→ Data for this exercise
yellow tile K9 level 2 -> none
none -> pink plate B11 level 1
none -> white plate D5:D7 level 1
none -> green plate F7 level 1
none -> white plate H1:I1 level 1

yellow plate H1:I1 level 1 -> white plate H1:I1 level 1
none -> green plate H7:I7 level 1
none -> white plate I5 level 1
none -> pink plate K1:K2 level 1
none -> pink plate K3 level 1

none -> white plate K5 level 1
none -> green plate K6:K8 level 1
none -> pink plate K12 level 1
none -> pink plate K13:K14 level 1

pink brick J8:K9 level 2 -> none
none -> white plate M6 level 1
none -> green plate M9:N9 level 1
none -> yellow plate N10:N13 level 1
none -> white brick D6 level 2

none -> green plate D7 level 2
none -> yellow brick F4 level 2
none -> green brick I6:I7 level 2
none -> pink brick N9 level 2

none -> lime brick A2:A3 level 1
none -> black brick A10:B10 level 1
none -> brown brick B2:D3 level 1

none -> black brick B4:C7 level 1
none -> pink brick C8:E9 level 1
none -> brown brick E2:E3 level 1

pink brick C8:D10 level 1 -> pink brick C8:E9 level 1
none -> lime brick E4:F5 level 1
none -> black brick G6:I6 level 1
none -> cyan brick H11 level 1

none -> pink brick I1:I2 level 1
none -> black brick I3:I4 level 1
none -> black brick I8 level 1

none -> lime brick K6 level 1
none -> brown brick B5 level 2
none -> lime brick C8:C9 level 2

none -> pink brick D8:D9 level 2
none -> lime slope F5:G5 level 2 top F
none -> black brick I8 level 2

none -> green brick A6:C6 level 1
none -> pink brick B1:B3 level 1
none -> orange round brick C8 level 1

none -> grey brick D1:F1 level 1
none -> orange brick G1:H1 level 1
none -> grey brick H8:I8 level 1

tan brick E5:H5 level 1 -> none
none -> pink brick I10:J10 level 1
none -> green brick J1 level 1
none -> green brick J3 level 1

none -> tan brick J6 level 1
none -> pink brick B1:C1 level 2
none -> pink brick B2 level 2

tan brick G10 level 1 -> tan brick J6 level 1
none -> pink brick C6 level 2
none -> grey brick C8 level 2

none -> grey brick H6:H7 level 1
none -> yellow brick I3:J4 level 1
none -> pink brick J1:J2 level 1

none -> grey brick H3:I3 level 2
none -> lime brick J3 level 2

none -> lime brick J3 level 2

→ Work to complete
Select all lines with the word "grey" from the entries above.

→ Problem solution
none -> grey brick D1:F1 level 1
none -> grey brick H8:I8 level 1
none -> grey brick C8 level 2
none -> grey brick H6:H7 level 1
none -> grey brick H3:I3 level 2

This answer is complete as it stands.